# [Information provided]
-- Opening Marker --

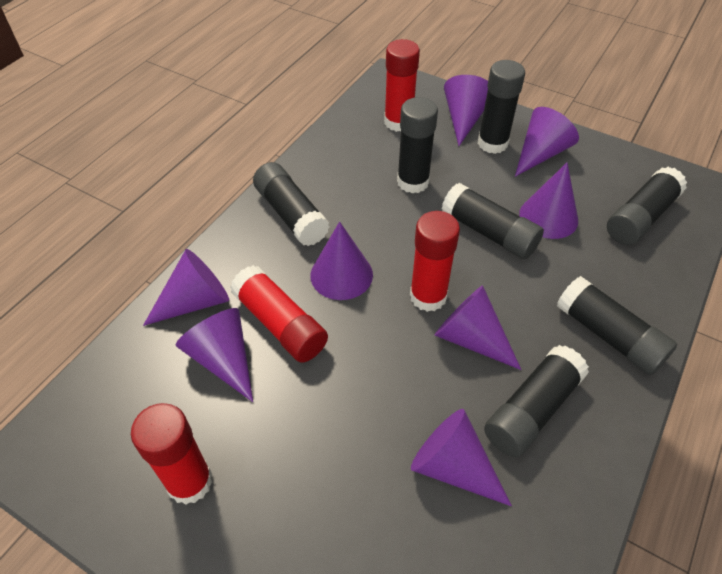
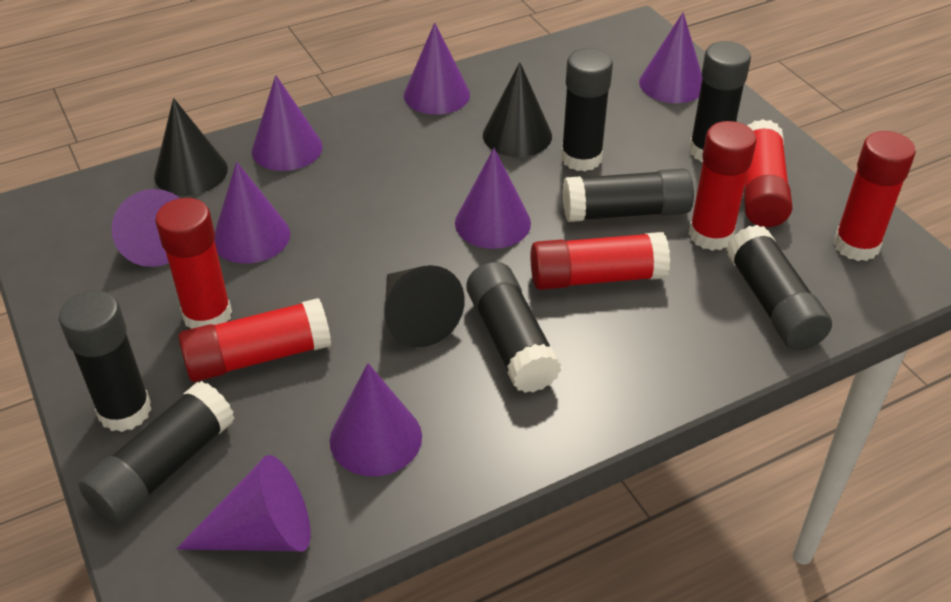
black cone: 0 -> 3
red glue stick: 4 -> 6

-- Closing Marker --
-- Opening Marker --

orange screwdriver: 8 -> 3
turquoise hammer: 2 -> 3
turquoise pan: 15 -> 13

-- Closing Marker --

# [To do]
Going back to the entries above, set down exactly the lines that begin at the one with "orange screwdriver: 8 -> 3" and end at the one with "turquoise pan: 15 -> 13", both included, and nothing else.

# [Reply]
orange screwdriver: 8 -> 3
turquoise hammer: 2 -> 3
turquoise pan: 15 -> 13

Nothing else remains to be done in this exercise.